Task statement: Begin your copy at the line holding "black bowling pin [1059,494,1147,557]" and end it at the last line of the listing. Keep every line exact and leave out the pictures.

Exercise data:
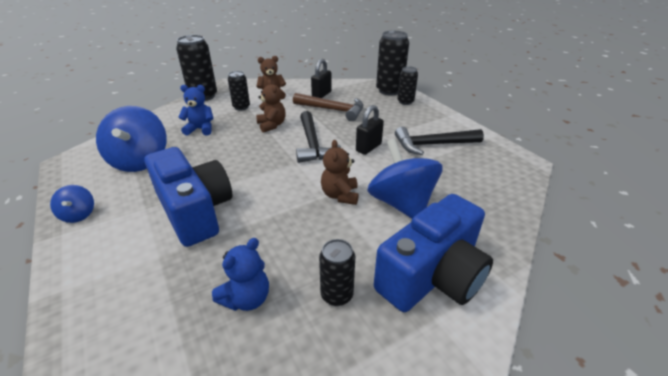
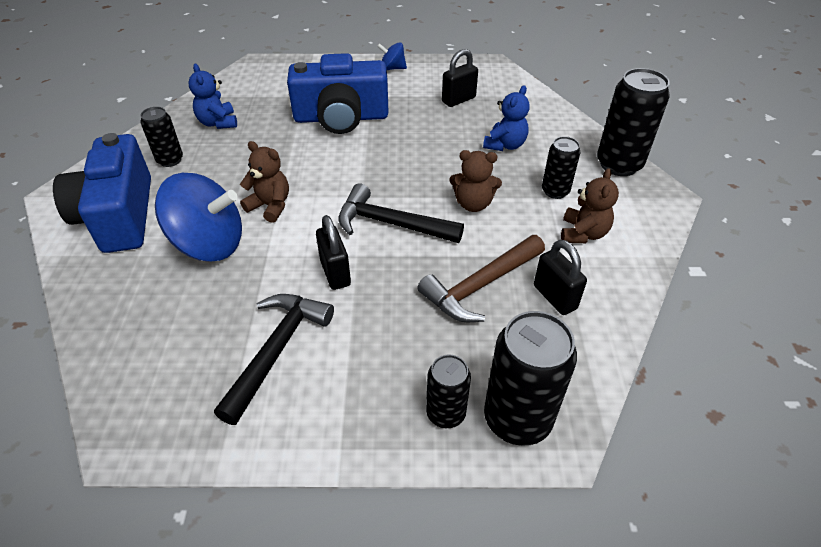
camera: 120 degrees right, 10 degrees up
blue spinning top [96,106,167,172] -> black padlock [442,49,478,107]

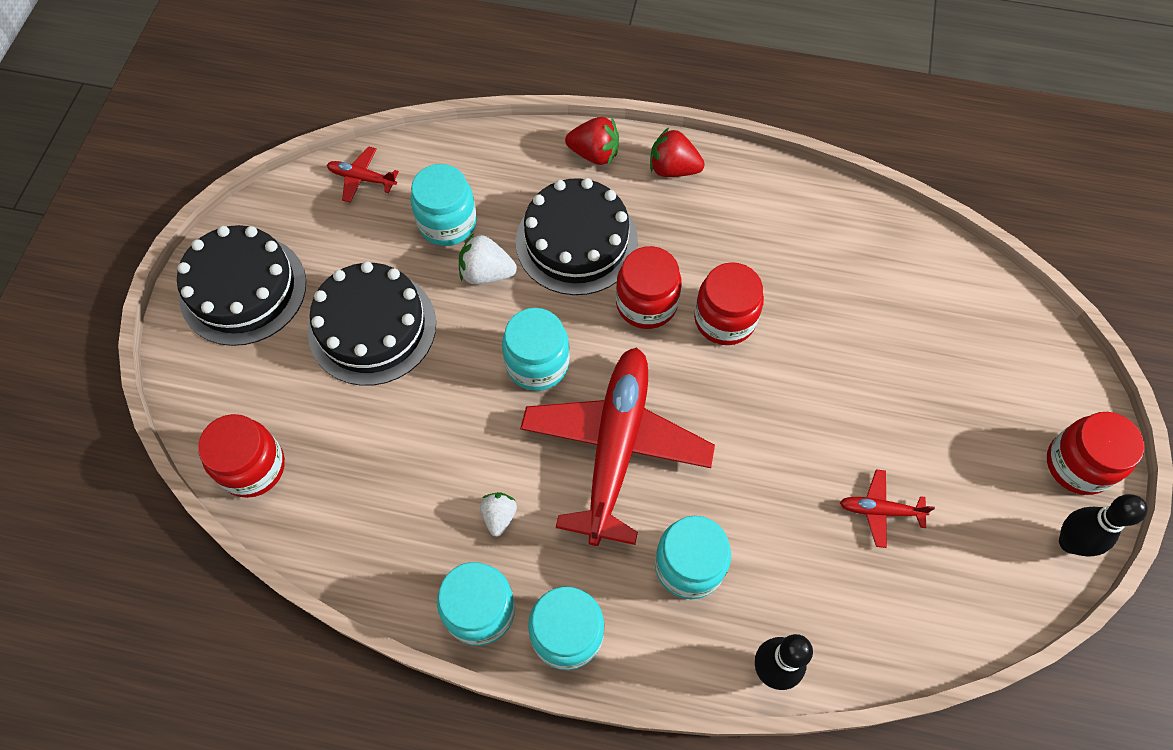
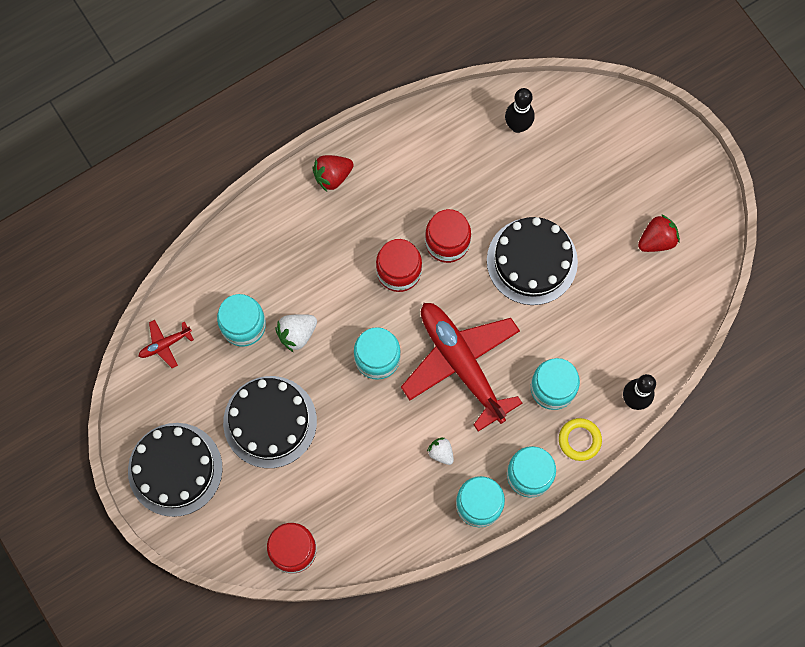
camera: 45 degrees left, 10 degrees up
black cake [516,178,638,295] -> black cake moved to [487,217,578,305]
red strawberry [565,117,619,165] -> red strawberry moved to [638,214,680,252]
red plane [840,469,935,548] -> none
red jar [1047,412,1145,495] -> none
black bowling pin [1059,494,1147,557] -> black bowling pin moved to [505,88,534,133]
none -> yellow ring [559,418,602,461]

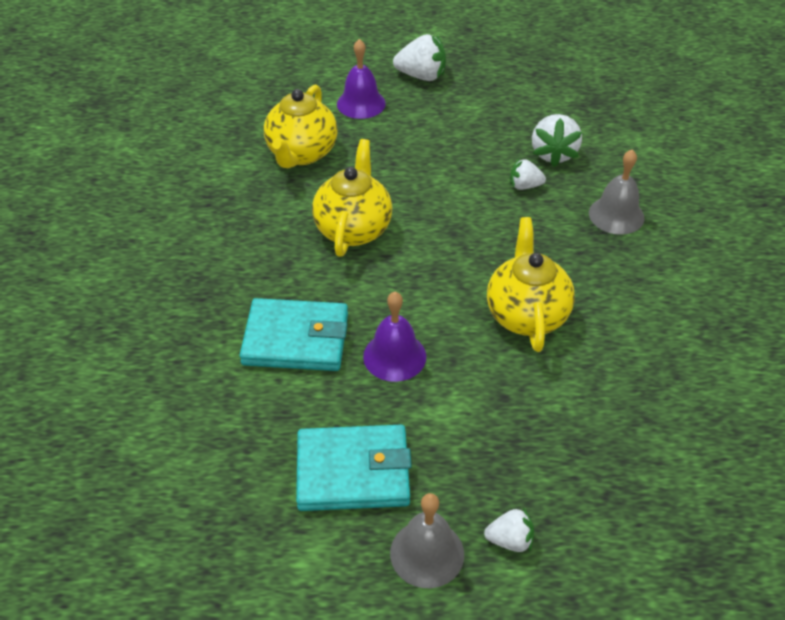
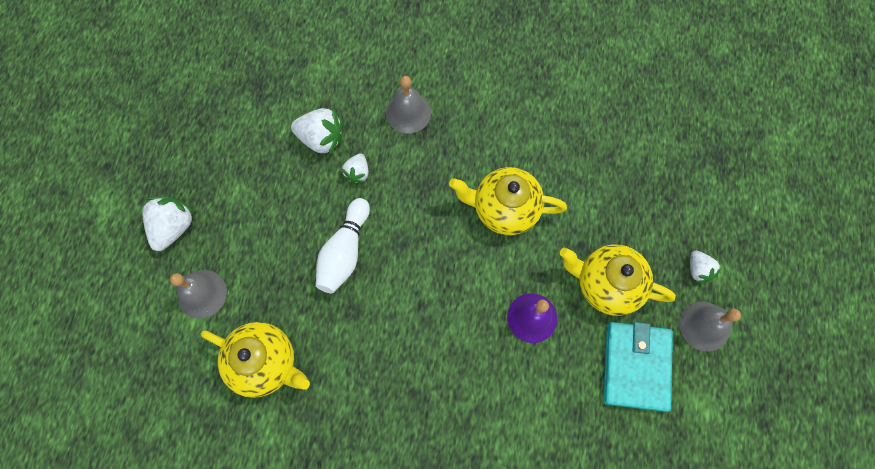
camera: 80 degrees left, 25 degrees up
turquoise wallet [240,298,348,371] -> none
yellow teapot [312,139,392,257] -> yellow teapot moved to [560,245,676,316]
purple bell [337,39,386,119] -> grey bell [170,270,227,319]
white strawberry [484,507,534,552] -> white strawberry turned 150 degrees clockwise [690,251,722,283]
none -> white bowling pin [316,198,370,294]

Task solution:
black bowling pin [1059,494,1147,557] -> black bowling pin moved to [505,88,534,133]
none -> yellow ring [559,418,602,461]

camera: 80 degrees left, 25 degrees up
turquoise wallet [240,298,348,371] -> none
yellow teapot [312,139,392,257] -> yellow teapot moved to [560,245,676,316]
purple bell [337,39,386,119] -> grey bell [170,270,227,319]
white strawberry [484,507,534,552] -> white strawberry turned 150 degrees clockwise [690,251,722,283]
none -> white bowling pin [316,198,370,294]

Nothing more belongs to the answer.